- _Extracted entries_:

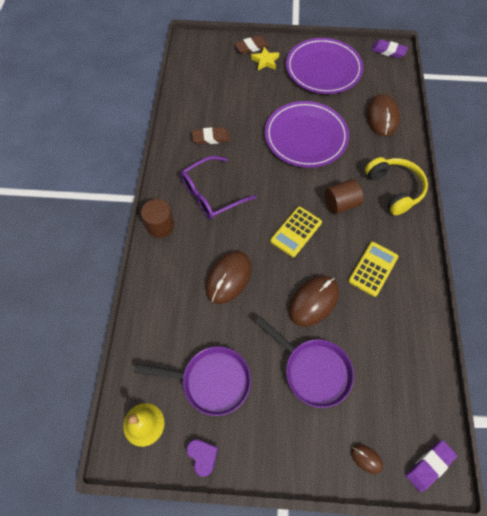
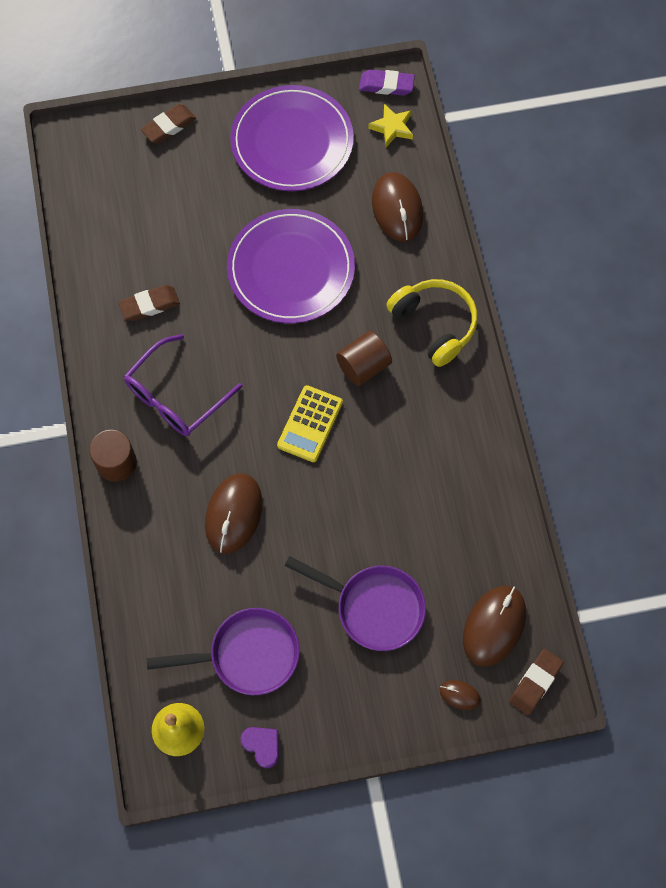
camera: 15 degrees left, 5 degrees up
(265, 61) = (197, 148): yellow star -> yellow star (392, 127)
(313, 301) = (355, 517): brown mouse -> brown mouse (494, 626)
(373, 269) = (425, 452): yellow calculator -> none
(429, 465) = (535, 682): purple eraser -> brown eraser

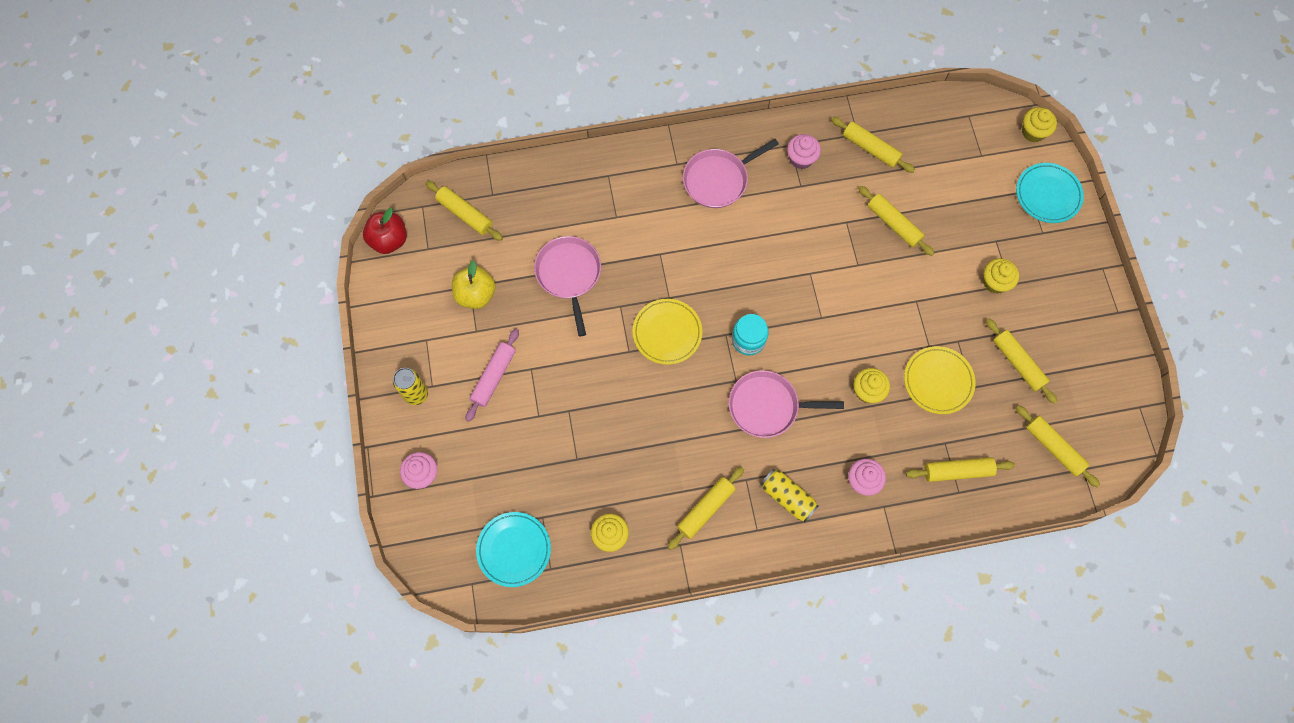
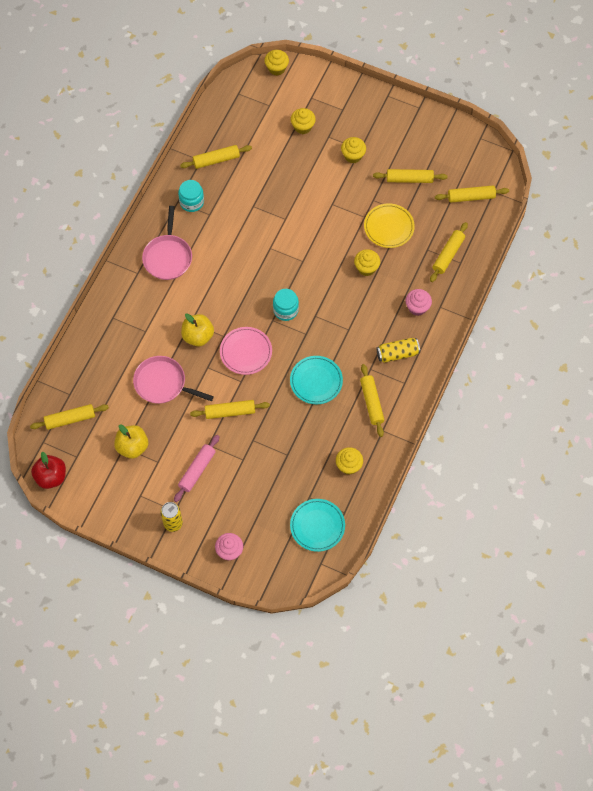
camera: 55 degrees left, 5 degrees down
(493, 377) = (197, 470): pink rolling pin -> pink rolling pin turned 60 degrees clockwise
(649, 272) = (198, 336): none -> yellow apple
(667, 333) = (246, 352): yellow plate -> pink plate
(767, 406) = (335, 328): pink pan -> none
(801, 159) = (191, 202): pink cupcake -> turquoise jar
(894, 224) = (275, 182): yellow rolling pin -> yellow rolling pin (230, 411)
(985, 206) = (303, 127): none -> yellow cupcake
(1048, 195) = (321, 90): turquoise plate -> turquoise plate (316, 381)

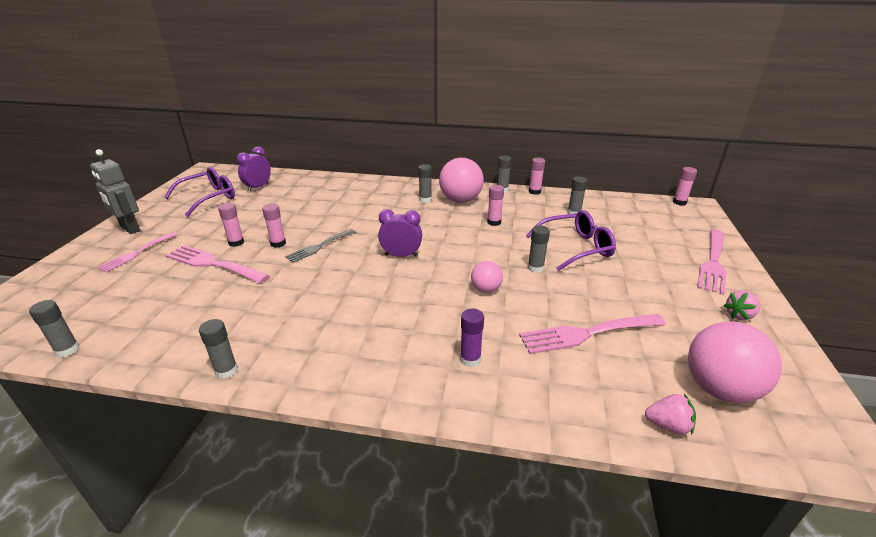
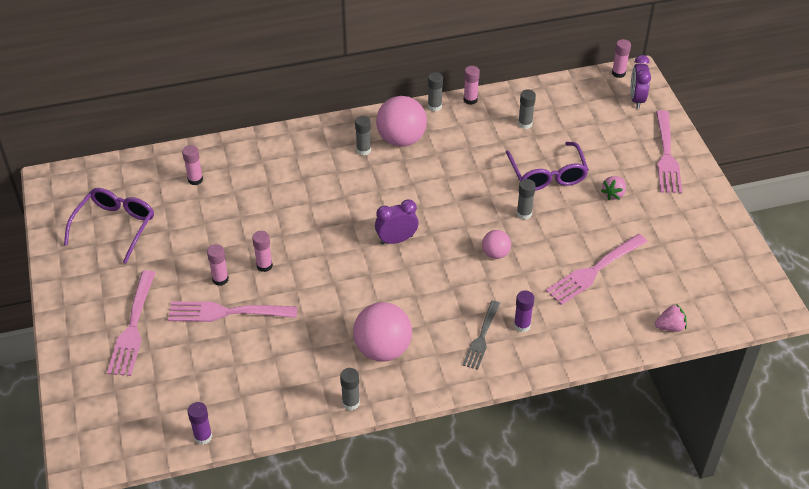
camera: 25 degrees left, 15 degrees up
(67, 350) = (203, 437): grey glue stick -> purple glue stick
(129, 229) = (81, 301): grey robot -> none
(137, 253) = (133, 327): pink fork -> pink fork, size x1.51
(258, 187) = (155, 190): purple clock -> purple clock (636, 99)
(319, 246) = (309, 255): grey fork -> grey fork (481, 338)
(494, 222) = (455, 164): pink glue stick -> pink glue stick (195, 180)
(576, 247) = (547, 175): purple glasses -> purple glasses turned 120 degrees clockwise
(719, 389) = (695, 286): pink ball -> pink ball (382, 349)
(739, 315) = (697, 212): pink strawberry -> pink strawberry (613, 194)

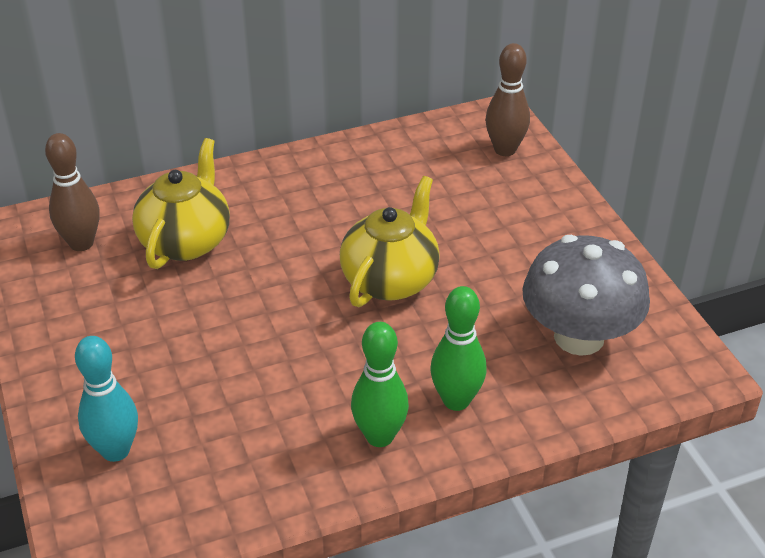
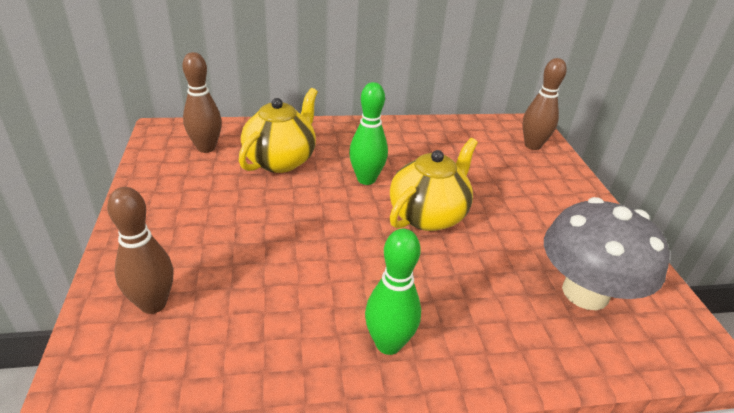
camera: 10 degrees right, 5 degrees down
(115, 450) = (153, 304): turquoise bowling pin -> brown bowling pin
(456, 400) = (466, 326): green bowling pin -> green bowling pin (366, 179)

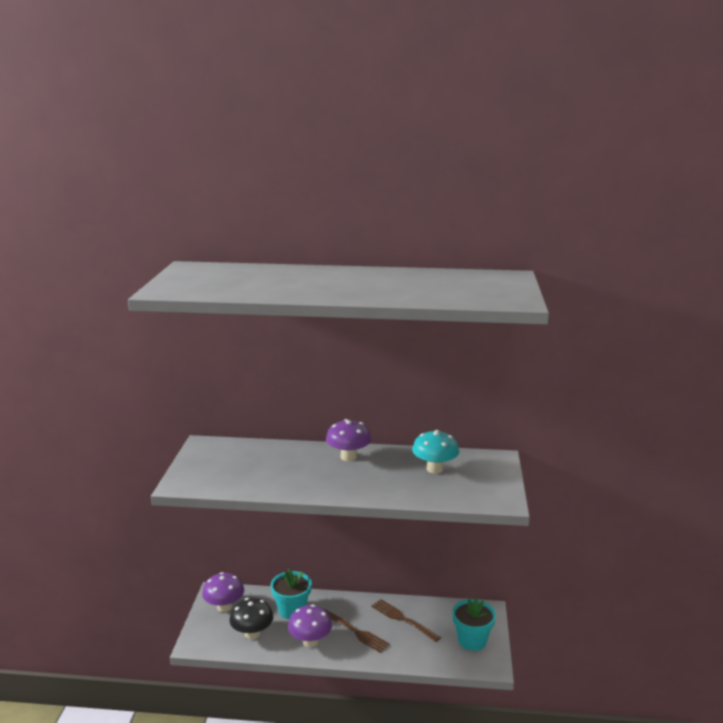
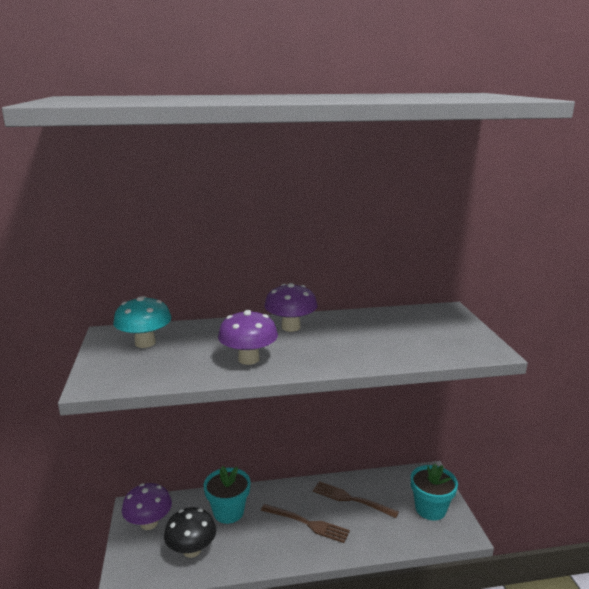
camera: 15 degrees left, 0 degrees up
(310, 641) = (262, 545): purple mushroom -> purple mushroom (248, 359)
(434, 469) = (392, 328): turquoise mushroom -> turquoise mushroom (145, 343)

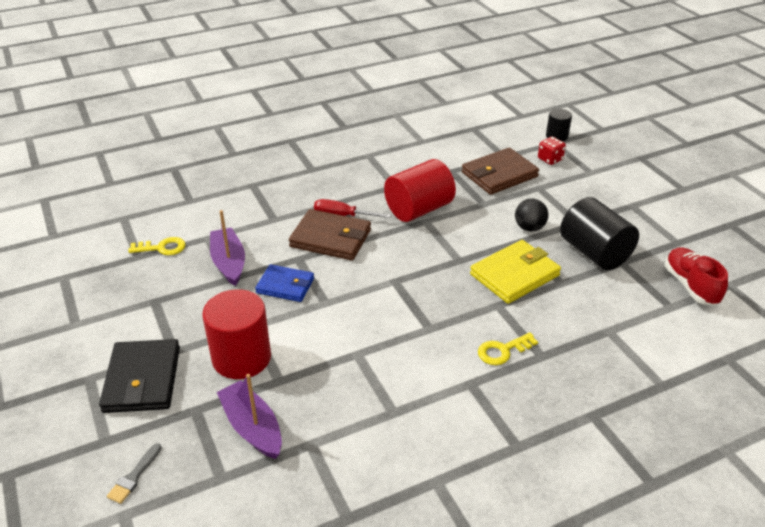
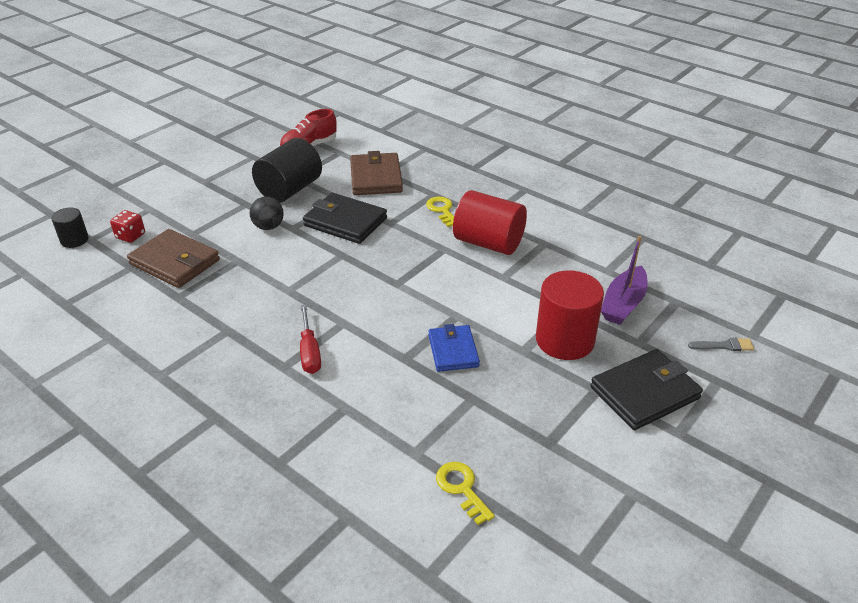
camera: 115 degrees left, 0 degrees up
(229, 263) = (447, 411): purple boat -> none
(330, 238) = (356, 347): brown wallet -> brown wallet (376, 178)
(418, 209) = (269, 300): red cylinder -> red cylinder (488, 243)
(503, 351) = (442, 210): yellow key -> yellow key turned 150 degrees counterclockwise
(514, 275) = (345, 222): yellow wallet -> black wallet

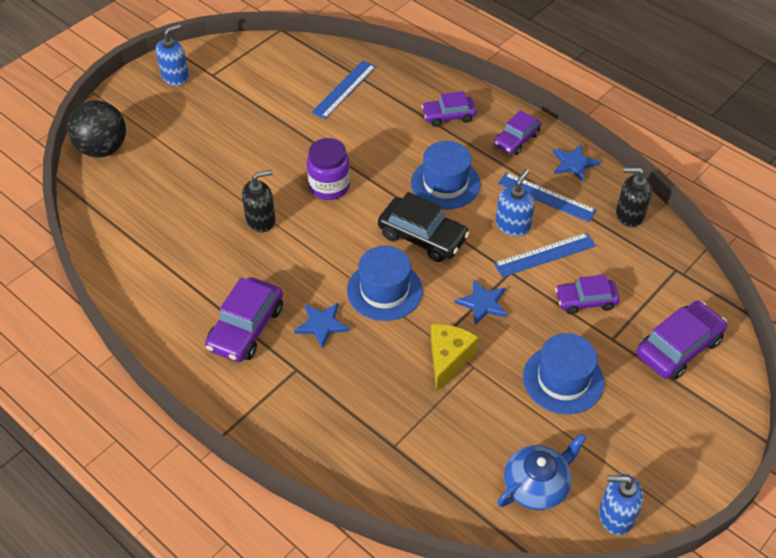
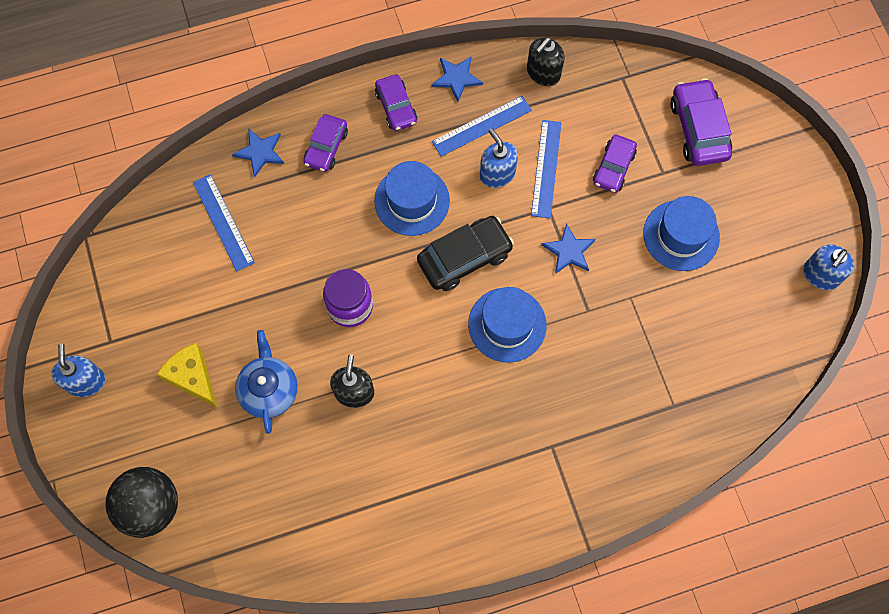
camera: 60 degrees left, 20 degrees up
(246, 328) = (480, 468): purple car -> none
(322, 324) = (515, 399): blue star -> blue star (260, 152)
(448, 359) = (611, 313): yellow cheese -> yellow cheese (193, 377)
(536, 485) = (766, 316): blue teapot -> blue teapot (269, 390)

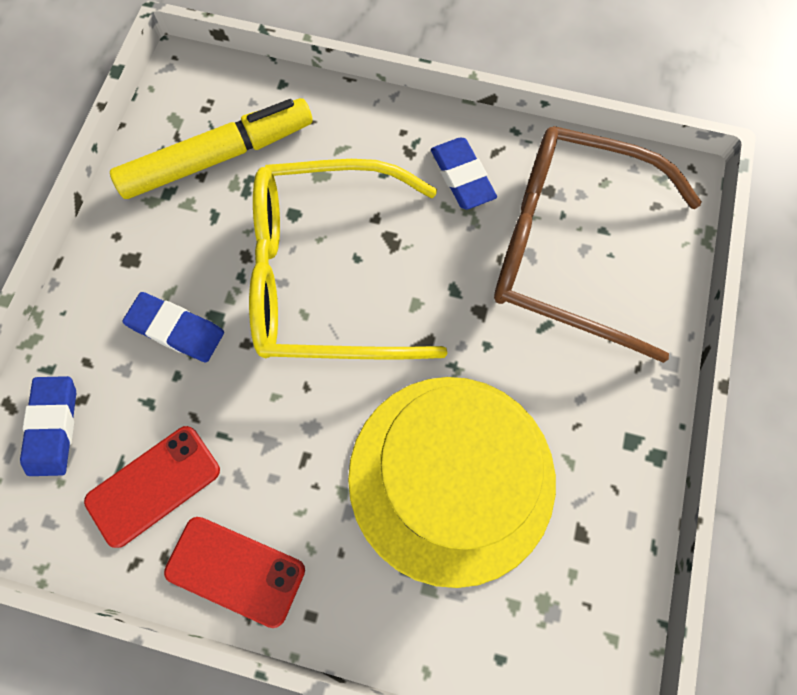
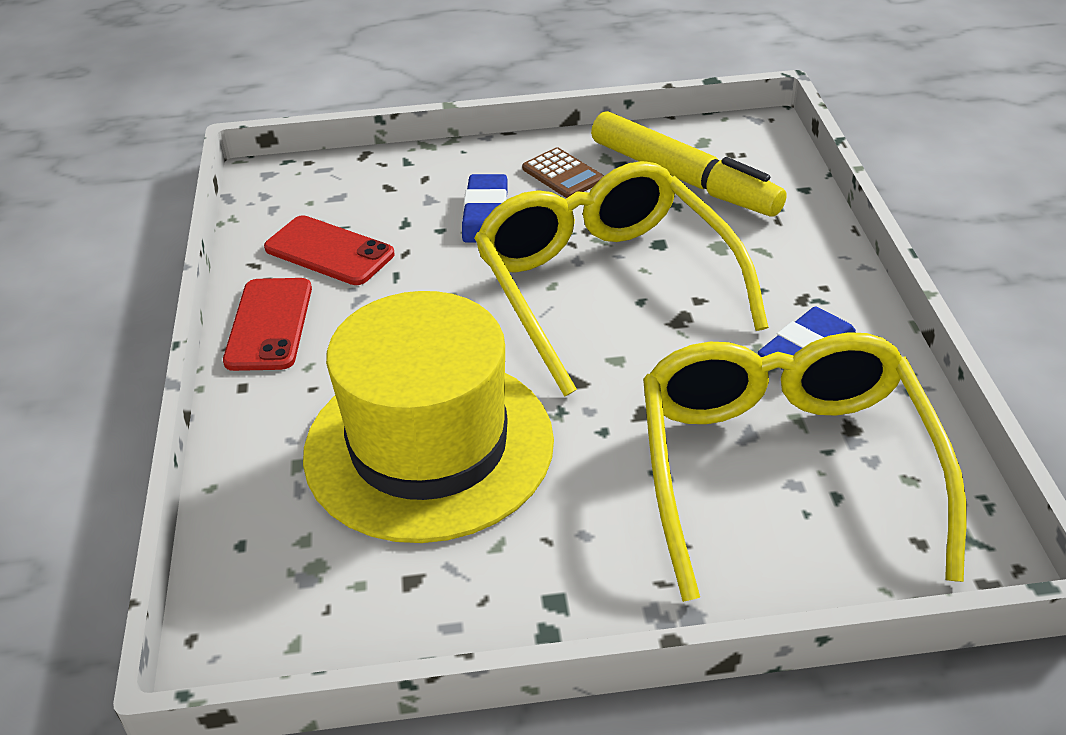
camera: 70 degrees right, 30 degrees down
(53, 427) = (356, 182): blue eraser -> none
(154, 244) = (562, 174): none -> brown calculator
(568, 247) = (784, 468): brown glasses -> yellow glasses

- _Your objective_: The expected output is the exact run of lines from the first line of the material above through the line that contains "camera: 10 degrees right, 5 degrees down", minus any pictures.

- _Solution for this exercise_:
camera: 15 degrees left, 5 degrees up
(265, 61) = (197, 148): yellow star -> yellow star (392, 127)
(313, 301) = (355, 517): brown mouse -> brown mouse (494, 626)
(373, 269) = (425, 452): yellow calculator -> none
(429, 465) = (535, 682): purple eraser -> brown eraser

camera: 55 degrees left, 5 degrees down
(493, 377) = (197, 470): pink rolling pin -> pink rolling pin turned 60 degrees clockwise
(649, 272) = (198, 336): none -> yellow apple
(667, 333) = (246, 352): yellow plate -> pink plate
(767, 406) = (335, 328): pink pan -> none
(801, 159) = (191, 202): pink cupcake -> turquoise jar
(894, 224) = (275, 182): yellow rolling pin -> yellow rolling pin (230, 411)
(985, 206) = (303, 127): none -> yellow cupcake
(1048, 195) = (321, 90): turquoise plate -> turquoise plate (316, 381)

camera: 25 degrees left, 15 degrees up
(67, 350) = (203, 437): grey glue stick -> purple glue stick
(129, 229) = (81, 301): grey robot -> none
(137, 253) = (133, 327): pink fork -> pink fork, size x1.51
(258, 187) = (155, 190): purple clock -> purple clock (636, 99)
(319, 246) = (309, 255): grey fork -> grey fork (481, 338)
(494, 222) = (455, 164): pink glue stick -> pink glue stick (195, 180)
(576, 247) = (547, 175): purple glasses -> purple glasses turned 120 degrees clockwise
(719, 389) = (695, 286): pink ball -> pink ball (382, 349)
(739, 315) = (697, 212): pink strawberry -> pink strawberry (613, 194)

camera: 10 degrees right, 5 degrees down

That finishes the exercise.